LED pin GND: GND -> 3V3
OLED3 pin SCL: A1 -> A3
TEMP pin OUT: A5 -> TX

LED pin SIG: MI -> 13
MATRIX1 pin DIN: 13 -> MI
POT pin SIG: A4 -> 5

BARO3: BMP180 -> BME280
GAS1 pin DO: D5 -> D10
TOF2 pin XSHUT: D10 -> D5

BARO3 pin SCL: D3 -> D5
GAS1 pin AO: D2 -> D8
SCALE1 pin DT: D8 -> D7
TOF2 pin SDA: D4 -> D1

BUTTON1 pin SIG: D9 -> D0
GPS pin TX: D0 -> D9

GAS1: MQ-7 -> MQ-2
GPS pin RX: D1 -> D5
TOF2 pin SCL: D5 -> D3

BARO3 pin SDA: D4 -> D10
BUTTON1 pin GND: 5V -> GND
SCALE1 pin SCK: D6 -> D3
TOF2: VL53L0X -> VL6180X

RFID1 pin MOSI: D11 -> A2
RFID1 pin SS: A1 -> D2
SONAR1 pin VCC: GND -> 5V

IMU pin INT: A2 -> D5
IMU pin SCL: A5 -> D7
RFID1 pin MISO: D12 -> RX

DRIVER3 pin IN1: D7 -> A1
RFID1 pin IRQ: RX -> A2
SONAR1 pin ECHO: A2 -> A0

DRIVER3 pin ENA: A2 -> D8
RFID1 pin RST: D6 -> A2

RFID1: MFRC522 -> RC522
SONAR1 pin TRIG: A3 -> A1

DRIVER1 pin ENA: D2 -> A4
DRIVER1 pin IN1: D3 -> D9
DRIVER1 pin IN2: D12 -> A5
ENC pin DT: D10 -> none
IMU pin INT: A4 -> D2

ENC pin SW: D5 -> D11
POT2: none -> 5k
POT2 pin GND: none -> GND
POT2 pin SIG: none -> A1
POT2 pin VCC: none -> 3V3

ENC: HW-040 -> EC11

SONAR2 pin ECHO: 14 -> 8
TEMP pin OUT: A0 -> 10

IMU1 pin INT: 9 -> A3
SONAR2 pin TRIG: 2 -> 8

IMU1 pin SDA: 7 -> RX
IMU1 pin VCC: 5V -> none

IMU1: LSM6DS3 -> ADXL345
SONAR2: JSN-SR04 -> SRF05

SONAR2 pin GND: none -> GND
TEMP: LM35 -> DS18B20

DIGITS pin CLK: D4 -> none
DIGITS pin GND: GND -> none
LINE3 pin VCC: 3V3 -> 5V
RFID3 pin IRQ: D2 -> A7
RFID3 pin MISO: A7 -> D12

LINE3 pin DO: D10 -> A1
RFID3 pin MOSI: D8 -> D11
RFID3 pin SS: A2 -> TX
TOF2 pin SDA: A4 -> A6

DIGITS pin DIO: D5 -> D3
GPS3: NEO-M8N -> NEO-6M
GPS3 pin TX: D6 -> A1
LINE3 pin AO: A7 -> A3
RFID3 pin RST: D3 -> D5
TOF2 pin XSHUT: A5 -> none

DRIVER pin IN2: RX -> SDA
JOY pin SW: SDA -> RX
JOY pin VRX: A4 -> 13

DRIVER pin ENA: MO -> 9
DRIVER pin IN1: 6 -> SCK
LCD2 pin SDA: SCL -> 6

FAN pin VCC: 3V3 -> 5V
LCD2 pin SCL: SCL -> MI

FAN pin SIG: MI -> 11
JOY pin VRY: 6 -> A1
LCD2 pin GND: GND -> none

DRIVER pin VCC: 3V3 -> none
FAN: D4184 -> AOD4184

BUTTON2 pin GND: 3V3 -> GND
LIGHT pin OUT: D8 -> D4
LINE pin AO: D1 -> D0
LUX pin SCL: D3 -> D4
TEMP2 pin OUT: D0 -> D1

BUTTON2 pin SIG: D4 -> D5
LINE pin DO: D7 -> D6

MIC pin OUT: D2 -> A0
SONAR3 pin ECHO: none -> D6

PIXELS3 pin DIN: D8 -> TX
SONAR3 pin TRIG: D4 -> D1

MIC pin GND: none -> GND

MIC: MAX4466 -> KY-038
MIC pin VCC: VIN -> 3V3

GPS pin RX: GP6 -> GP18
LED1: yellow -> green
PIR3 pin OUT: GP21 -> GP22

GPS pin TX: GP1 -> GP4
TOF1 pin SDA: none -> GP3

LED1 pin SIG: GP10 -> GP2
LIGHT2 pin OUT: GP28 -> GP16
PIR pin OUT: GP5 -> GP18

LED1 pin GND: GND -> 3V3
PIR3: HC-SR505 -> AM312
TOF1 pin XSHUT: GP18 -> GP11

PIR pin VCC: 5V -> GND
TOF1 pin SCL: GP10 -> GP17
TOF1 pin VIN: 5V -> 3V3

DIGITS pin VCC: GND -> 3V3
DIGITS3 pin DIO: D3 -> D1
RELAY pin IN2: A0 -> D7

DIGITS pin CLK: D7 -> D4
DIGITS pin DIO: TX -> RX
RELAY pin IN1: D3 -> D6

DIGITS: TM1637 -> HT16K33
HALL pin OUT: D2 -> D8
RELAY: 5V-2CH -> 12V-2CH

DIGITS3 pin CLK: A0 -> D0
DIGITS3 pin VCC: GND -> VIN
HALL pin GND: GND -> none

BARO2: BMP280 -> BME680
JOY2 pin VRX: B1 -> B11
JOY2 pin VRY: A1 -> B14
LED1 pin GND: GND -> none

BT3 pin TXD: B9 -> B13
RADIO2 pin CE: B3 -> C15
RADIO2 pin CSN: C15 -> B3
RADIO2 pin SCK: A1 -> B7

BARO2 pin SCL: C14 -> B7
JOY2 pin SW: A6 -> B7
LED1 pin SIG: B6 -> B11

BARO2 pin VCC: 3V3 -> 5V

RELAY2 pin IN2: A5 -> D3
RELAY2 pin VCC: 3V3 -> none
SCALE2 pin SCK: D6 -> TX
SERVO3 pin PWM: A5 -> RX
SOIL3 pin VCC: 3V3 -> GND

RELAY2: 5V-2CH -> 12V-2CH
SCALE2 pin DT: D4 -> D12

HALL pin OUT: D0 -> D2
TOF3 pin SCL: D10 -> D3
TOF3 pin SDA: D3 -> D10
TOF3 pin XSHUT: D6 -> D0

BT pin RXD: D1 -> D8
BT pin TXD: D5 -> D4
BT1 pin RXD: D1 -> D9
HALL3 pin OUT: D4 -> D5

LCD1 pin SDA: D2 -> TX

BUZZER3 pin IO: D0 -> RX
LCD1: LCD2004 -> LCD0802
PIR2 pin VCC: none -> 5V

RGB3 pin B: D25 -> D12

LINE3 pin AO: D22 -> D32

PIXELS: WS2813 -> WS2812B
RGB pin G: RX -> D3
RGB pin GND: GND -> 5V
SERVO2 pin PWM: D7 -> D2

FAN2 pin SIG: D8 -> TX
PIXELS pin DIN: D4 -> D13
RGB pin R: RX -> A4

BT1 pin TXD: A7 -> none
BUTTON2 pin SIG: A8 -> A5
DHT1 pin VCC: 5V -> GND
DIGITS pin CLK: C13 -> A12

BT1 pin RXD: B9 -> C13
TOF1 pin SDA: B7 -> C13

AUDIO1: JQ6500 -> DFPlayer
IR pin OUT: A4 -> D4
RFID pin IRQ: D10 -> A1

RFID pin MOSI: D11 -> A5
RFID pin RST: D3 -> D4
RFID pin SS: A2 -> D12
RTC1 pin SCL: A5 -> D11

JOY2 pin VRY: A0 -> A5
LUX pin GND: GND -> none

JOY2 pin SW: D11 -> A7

= = =

Return the span of lines in the data above that opens at the line with "SONAR1 pin ECHO: A2 -> A0" and closes at the line with "SONAR2 pin TRIG: 2 -> 8", exactly, ends included, nothing else.

**RESPONSE FOR THIS EXERCISE:**
SONAR1 pin ECHO: A2 -> A0

DRIVER3 pin ENA: A2 -> D8
RFID1 pin RST: D6 -> A2

RFID1: MFRC522 -> RC522
SONAR1 pin TRIG: A3 -> A1

DRIVER1 pin ENA: D2 -> A4
DRIVER1 pin IN1: D3 -> D9
DRIVER1 pin IN2: D12 -> A5
ENC pin DT: D10 -> none
IMU pin INT: A4 -> D2

ENC pin SW: D5 -> D11
POT2: none -> 5k
POT2 pin GND: none -> GND
POT2 pin SIG: none -> A1
POT2 pin VCC: none -> 3V3

ENC: HW-040 -> EC11

SONAR2 pin ECHO: 14 -> 8
TEMP pin OUT: A0 -> 10

IMU1 pin INT: 9 -> A3
SONAR2 pin TRIG: 2 -> 8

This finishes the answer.